Retype the records below exactly as they stand, omitting the pictures.

(Recorded data)
Content starts

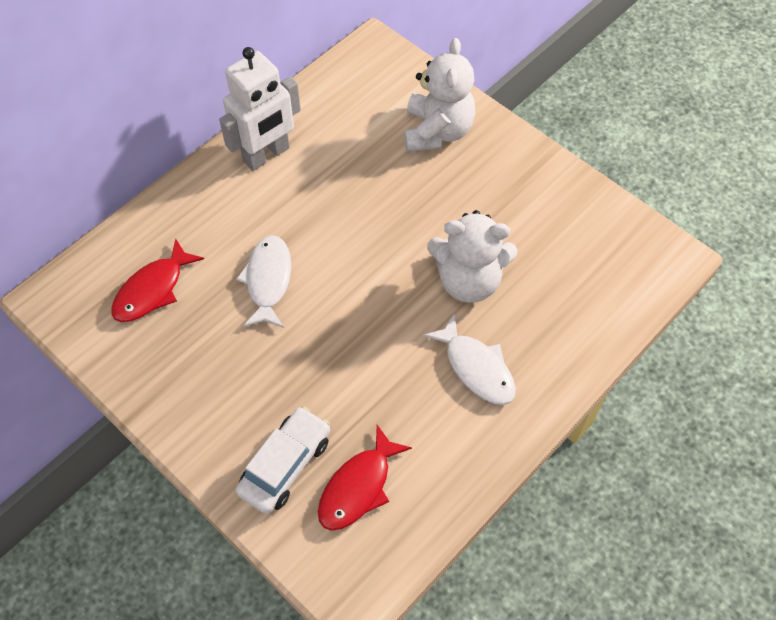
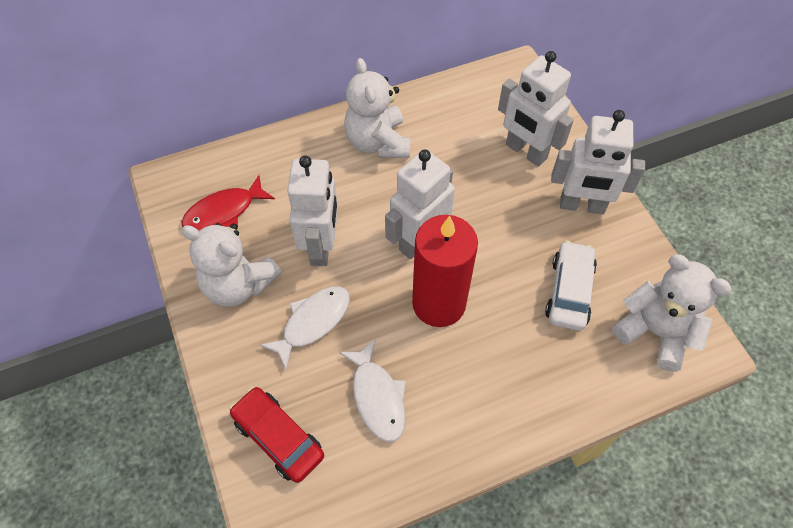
red candle: 0 -> 1
red car: 0 -> 1
red fish: 2 -> 1
white robot: 1 -> 4
white teddy bear: 2 -> 3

Content ends

**Written answer**
red candle: 0 -> 1
red car: 0 -> 1
red fish: 2 -> 1
white robot: 1 -> 4
white teddy bear: 2 -> 3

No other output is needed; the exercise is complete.